* Stated task
Arrange all the rows below as a Markdown table with the columns "Row" and "Change," numbering each row and leaving out any blank lines.

---*---

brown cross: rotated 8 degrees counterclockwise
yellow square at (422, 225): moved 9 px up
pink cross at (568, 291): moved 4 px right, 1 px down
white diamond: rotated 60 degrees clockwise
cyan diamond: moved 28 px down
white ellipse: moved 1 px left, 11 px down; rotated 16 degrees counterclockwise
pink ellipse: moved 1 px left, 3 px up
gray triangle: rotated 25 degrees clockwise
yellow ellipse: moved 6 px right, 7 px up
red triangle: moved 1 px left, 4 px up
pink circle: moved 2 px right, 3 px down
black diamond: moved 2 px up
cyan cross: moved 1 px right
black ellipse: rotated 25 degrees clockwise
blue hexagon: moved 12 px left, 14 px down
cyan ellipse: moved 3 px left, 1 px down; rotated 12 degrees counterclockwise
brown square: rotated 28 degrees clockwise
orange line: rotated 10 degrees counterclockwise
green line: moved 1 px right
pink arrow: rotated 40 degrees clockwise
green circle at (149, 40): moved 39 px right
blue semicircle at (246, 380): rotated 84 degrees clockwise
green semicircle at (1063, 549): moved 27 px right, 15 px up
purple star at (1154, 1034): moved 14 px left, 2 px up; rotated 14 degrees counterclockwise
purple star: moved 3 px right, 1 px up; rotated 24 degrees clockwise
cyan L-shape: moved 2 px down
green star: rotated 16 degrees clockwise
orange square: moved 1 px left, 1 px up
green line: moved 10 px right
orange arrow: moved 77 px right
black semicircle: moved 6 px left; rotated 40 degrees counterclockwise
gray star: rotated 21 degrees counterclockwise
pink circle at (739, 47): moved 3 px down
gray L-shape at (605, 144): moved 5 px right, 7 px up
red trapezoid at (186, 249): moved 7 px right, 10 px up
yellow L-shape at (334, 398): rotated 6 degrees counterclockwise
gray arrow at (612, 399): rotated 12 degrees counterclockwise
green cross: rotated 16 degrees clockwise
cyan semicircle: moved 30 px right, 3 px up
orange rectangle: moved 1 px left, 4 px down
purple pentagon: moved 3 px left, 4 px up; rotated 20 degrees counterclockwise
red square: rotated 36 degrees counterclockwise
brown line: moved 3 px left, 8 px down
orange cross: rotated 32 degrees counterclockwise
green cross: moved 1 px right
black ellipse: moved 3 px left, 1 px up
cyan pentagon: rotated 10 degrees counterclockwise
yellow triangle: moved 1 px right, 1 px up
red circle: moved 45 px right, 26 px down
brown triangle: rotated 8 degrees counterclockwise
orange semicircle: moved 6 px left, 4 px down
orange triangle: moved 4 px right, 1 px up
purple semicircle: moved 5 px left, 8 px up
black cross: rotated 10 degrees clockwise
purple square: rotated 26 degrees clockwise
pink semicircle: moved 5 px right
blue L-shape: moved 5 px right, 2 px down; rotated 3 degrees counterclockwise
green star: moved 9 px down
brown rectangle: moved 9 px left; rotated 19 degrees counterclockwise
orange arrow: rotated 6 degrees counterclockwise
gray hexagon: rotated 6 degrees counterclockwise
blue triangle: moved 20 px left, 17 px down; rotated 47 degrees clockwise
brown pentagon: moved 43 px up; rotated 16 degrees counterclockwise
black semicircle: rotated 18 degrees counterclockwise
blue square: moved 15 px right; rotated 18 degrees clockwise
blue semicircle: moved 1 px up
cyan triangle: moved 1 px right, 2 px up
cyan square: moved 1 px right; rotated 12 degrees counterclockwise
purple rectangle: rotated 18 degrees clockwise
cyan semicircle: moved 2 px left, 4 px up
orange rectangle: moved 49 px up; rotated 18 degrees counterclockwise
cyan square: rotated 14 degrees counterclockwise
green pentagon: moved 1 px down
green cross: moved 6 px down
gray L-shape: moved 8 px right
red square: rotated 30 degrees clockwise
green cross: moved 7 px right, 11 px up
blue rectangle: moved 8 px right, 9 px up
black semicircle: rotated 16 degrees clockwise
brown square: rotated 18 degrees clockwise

---*---

* Output of the exercise
| Row | Change |
|---|---|
| 1 | brown cross: rotated 8 degrees counterclockwise |
| 2 | yellow square at (422, 225): moved 9 px up |
| 3 | pink cross at (568, 291): moved 4 px right, 1 px down |
| 4 | white diamond: rotated 60 degrees clockwise |
| 5 | cyan diamond: moved 28 px down |
| 6 | white ellipse: moved 1 px left, 11 px down; rotated 16 degrees counterclockwise |
| 7 | pink ellipse: moved 1 px left, 3 px up |
| 8 | gray triangle: rotated 25 degrees clockwise |
| 9 | yellow ellipse: moved 6 px right, 7 px up |
| 10 | red triangle: moved 1 px left, 4 px up |
| 11 | pink circle: moved 2 px right, 3 px down |
| 12 | black diamond: moved 2 px up |
| 13 | cyan cross: moved 1 px right |
| 14 | black ellipse: rotated 25 degrees clockwise |
| 15 | blue hexagon: moved 12 px left, 14 px down |
| 16 | cyan ellipse: moved 3 px left, 1 px down; rotated 12 degrees counterclockwise |
| 17 | brown square: rotated 28 degrees clockwise |
| 18 | orange line: rotated 10 degrees counterclockwise |
| 19 | green line: moved 1 px right |
| 20 | pink arrow: rotated 40 degrees clockwise |
| 21 | green circle at (149, 40): moved 39 px right |
| 22 | blue semicircle at (246, 380): rotated 84 degrees clockwise |
| 23 | green semicircle at (1063, 549): moved 27 px right, 15 px up |
| 24 | purple star at (1154, 1034): moved 14 px left, 2 px up; rotated 14 degrees counterclockwise |
| 25 | purple star: moved 3 px right, 1 px up; rotated 24 degrees clockwise |
| 26 | cyan L-shape: moved 2 px down |
| 27 | green star: rotated 16 degrees clockwise |
| 28 | orange square: moved 1 px left, 1 px up |
| 29 | green line: moved 10 px right |
| 30 | orange arrow: moved 77 px right |
| 31 | black semicircle: moved 6 px left; rotated 40 degrees counterclockwise |
| 32 | gray star: rotated 21 degrees counterclockwise |
| 33 | pink circle at (739, 47): moved 3 px down |
| 34 | gray L-shape at (605, 144): moved 5 px right, 7 px up |
| 35 | red trapezoid at (186, 249): moved 7 px right, 10 px up |
| 36 | yellow L-shape at (334, 398): rotated 6 degrees counterclockwise |
| 37 | gray arrow at (612, 399): rotated 12 degrees counterclockwise |
| 38 | green cross: rotated 16 degrees clockwise |
| 39 | cyan semicircle: moved 30 px right, 3 px up |
| 40 | orange rectangle: moved 1 px left, 4 px down |
| 41 | purple pentagon: moved 3 px left, 4 px up; rotated 20 degrees counterclockwise |
| 42 | red square: rotated 36 degrees counterclockwise |
| 43 | brown line: moved 3 px left, 8 px down |
| 44 | orange cross: rotated 32 degrees counterclockwise |
| 45 | green cross: moved 1 px right |
| 46 | black ellipse: moved 3 px left, 1 px up |
| 47 | cyan pentagon: rotated 10 degrees counterclockwise |
| 48 | yellow triangle: moved 1 px right, 1 px up |
| 49 | red circle: moved 45 px right, 26 px down |
| 50 | brown triangle: rotated 8 degrees counterclockwise |
| 51 | orange semicircle: moved 6 px left, 4 px down |
| 52 | orange triangle: moved 4 px right, 1 px up |
| 53 | purple semicircle: moved 5 px left, 8 px up |
| 54 | black cross: rotated 10 degrees clockwise |
| 55 | purple square: rotated 26 degrees clockwise |
| 56 | pink semicircle: moved 5 px right |
| 57 | blue L-shape: moved 5 px right, 2 px down; rotated 3 degrees counterclockwise |
| 58 | green star: moved 9 px down |
| 59 | brown rectangle: moved 9 px left; rotated 19 degrees counterclockwise |
| 60 | orange arrow: rotated 6 degrees counterclockwise |
| 61 | gray hexagon: rotated 6 degrees counterclockwise |
| 62 | blue triangle: moved 20 px left, 17 px down; rotated 47 degrees clockwise |
| 63 | brown pentagon: moved 43 px up; rotated 16 degrees counterclockwise |
| 64 | black semicircle: rotated 18 degrees counterclockwise |
| 65 | blue square: moved 15 px right; rotated 18 degrees clockwise |
| 66 | blue semicircle: moved 1 px up |
| 67 | cyan triangle: moved 1 px right, 2 px up |
| 68 | cyan square: moved 1 px right; rotated 12 degrees counterclockwise |
| 69 | purple rectangle: rotated 18 degrees clockwise |
| 70 | cyan semicircle: moved 2 px left, 4 px up |
| 71 | orange rectangle: moved 49 px up; rotated 18 degrees counterclockwise |
| 72 | cyan square: rotated 14 degrees counterclockwise |
| 73 | green pentagon: moved 1 px down |
| 74 | green cross: moved 6 px down |
| 75 | gray L-shape: moved 8 px right |
| 76 | red square: rotated 30 degrees clockwise |
| 77 | green cross: moved 7 px right, 11 px up |
| 78 | blue rectangle: moved 8 px right, 9 px up |
| 79 | black semicircle: rotated 16 degrees clockwise |
| 80 | brown square: rotated 18 degrees clockwise |